(ASSIGNED TASK) Your answer should be the lines from the start of the records through the line with "The second view lost the hourglass", copied word for word.
*** Begin section ***
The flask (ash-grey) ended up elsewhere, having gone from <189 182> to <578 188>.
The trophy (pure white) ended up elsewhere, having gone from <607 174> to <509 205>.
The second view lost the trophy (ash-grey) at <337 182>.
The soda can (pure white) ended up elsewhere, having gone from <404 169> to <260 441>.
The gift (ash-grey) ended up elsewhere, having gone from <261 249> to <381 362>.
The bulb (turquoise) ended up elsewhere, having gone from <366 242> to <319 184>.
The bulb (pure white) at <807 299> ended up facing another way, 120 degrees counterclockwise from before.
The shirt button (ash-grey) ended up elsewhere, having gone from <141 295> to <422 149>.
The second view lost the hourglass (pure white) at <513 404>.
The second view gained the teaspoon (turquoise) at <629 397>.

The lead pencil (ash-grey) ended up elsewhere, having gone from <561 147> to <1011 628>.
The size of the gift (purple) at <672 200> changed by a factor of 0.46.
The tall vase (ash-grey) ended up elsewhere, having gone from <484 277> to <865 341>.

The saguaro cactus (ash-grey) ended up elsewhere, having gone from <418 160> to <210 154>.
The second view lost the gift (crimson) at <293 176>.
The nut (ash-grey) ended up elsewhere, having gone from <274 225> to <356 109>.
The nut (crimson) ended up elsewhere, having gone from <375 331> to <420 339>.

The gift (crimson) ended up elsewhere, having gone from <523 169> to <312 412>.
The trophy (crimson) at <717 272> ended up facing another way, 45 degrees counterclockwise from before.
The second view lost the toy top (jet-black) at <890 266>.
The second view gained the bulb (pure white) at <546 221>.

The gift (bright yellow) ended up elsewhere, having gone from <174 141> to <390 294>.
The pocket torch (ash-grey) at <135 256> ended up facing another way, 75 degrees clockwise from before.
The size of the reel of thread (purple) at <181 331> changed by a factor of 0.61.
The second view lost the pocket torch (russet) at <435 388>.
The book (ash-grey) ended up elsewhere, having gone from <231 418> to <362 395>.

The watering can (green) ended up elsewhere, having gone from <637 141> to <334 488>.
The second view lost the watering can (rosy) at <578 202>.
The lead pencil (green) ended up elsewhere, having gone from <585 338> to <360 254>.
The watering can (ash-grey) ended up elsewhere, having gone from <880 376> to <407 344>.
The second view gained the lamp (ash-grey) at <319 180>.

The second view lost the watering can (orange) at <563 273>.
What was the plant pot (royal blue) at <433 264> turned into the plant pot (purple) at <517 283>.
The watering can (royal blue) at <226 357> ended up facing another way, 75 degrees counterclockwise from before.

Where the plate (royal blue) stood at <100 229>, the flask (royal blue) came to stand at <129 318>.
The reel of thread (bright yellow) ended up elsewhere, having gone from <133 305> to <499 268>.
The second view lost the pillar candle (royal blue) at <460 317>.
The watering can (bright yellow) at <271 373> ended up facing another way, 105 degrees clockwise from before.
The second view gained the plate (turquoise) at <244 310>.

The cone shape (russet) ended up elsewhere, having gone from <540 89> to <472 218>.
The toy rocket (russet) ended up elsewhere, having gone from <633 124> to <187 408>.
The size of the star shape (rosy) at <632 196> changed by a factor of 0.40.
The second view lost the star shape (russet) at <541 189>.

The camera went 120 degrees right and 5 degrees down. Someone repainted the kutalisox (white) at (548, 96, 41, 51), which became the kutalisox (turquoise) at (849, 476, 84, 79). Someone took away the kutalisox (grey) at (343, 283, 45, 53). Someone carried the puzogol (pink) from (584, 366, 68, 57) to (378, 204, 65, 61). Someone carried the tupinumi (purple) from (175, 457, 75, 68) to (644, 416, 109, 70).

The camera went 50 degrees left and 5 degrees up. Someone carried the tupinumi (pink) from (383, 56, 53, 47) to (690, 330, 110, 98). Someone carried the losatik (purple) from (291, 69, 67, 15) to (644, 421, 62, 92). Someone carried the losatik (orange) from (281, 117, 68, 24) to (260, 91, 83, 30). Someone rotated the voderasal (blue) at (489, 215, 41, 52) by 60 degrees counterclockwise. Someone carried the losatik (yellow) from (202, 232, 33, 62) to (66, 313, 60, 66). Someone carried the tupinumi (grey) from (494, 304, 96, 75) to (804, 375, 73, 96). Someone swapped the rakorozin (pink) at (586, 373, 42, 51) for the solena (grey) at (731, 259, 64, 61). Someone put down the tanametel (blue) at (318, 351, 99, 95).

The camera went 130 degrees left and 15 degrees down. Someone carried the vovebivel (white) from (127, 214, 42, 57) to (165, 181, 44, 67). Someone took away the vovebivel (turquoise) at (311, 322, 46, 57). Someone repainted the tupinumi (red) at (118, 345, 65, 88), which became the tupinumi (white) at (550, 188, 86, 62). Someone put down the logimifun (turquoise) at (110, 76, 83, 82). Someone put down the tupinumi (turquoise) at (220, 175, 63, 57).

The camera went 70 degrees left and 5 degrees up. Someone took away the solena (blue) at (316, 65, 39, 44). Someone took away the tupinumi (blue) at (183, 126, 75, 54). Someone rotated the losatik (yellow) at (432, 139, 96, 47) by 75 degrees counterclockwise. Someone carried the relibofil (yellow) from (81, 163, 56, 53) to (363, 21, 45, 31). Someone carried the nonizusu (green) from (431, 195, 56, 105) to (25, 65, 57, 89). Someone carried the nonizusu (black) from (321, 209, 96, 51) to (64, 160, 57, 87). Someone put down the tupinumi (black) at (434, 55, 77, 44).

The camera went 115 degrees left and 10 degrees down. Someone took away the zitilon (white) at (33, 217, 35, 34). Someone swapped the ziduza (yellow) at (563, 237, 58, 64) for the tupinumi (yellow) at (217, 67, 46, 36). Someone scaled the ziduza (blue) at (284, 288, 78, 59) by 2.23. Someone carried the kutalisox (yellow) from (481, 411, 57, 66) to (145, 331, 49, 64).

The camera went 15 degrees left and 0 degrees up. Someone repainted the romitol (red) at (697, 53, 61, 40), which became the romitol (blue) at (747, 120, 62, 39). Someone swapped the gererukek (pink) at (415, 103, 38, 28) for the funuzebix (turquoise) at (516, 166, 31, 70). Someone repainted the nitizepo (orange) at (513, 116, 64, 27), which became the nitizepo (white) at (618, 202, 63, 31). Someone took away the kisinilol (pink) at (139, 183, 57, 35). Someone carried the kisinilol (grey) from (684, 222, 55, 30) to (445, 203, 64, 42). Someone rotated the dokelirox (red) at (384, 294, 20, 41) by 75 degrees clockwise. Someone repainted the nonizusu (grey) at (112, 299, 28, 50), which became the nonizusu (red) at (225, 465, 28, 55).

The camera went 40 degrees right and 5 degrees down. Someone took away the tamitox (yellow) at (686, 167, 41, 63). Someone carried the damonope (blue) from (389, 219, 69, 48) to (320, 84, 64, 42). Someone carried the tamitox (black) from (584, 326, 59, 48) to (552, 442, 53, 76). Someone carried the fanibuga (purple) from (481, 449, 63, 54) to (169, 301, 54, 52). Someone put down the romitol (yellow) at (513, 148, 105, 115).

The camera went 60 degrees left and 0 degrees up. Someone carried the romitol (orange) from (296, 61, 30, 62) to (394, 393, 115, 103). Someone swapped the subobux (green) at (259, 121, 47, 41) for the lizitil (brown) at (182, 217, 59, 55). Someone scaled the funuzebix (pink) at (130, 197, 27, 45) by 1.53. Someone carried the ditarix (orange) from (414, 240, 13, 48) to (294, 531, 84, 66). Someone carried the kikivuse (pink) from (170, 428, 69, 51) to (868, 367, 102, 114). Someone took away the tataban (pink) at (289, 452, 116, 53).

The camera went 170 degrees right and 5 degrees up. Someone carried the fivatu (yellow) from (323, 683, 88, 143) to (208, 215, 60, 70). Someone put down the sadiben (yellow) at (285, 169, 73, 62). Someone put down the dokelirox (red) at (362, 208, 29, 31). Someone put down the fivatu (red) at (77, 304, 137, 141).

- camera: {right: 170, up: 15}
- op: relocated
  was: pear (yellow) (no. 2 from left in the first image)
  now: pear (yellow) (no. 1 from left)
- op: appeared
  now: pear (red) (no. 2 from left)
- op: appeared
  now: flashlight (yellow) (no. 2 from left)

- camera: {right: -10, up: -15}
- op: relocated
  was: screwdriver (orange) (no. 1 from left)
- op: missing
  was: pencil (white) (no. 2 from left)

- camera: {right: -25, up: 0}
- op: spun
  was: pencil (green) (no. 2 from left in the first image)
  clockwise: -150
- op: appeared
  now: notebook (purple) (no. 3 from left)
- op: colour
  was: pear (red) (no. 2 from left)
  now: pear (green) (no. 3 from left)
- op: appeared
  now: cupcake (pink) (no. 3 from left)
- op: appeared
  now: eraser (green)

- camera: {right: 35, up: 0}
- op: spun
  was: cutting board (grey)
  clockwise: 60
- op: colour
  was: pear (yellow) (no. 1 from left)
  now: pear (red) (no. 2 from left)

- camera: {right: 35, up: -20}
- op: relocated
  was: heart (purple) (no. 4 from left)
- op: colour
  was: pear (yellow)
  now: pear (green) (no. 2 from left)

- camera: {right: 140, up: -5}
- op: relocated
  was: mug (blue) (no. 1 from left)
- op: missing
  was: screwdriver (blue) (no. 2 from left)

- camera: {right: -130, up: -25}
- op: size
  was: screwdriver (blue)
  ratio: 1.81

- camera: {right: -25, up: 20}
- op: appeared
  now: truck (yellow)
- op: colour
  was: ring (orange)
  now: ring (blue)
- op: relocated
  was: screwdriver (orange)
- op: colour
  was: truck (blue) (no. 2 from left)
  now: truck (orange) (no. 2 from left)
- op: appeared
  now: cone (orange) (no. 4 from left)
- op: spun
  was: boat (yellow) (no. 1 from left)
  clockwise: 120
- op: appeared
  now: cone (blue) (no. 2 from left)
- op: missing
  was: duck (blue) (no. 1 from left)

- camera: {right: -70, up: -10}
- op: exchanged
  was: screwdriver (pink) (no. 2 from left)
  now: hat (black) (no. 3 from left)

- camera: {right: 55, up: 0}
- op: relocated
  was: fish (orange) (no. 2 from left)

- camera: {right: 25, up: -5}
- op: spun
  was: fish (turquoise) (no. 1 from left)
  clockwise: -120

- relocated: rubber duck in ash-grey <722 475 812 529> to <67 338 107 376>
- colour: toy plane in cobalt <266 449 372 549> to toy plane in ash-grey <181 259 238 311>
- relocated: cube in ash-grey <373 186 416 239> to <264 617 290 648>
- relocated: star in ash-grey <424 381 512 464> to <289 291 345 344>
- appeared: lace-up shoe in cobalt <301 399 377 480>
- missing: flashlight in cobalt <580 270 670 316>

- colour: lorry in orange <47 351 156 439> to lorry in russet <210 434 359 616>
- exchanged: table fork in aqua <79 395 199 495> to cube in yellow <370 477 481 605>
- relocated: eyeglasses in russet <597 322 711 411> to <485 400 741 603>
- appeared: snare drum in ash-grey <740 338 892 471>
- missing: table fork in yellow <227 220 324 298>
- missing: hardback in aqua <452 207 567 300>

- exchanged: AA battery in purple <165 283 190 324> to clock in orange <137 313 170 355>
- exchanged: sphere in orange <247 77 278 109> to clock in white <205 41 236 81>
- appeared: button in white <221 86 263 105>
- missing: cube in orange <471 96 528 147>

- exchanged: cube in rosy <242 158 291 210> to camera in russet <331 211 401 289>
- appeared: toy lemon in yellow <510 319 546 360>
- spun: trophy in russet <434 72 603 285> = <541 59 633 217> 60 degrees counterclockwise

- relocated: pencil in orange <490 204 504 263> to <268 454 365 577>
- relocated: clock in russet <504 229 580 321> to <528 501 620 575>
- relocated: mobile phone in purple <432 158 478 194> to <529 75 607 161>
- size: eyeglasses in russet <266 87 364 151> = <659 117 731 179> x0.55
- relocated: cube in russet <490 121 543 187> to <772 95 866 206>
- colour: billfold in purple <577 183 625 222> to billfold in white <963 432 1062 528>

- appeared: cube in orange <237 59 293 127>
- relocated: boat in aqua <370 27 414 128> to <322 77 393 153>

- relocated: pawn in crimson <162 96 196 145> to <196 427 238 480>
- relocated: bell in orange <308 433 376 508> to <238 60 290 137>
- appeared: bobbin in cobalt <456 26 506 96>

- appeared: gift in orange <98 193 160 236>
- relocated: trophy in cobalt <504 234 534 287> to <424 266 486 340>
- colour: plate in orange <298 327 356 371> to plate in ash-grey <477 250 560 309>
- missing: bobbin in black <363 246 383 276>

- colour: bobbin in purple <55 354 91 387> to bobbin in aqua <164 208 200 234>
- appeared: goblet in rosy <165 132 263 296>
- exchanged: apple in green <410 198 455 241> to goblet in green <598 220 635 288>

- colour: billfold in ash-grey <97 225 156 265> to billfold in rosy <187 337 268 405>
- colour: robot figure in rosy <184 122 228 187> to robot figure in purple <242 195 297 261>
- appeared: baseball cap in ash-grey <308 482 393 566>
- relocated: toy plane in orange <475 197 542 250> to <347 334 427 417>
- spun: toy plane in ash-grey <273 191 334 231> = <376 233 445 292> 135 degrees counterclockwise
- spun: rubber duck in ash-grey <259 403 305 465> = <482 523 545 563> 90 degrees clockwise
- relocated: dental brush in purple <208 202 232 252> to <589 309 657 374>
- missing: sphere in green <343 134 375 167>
*** End section ***
(RESULT OF THE TASK)
The flask (ash-grey) ended up elsewhere, having gone from <189 182> to <578 188>.
The trophy (pure white) ended up elsewhere, having gone from <607 174> to <509 205>.
The second view lost the trophy (ash-grey) at <337 182>.
The soda can (pure white) ended up elsewhere, having gone from <404 169> to <260 441>.
The gift (ash-grey) ended up elsewhere, having gone from <261 249> to <381 362>.
The bulb (turquoise) ended up elsewhere, having gone from <366 242> to <319 184>.
The bulb (pure white) at <807 299> ended up facing another way, 120 degrees counterclockwise from before.
The shirt button (ash-grey) ended up elsewhere, having gone from <141 295> to <422 149>.
The second view lost the hourglass (pure white) at <513 404>.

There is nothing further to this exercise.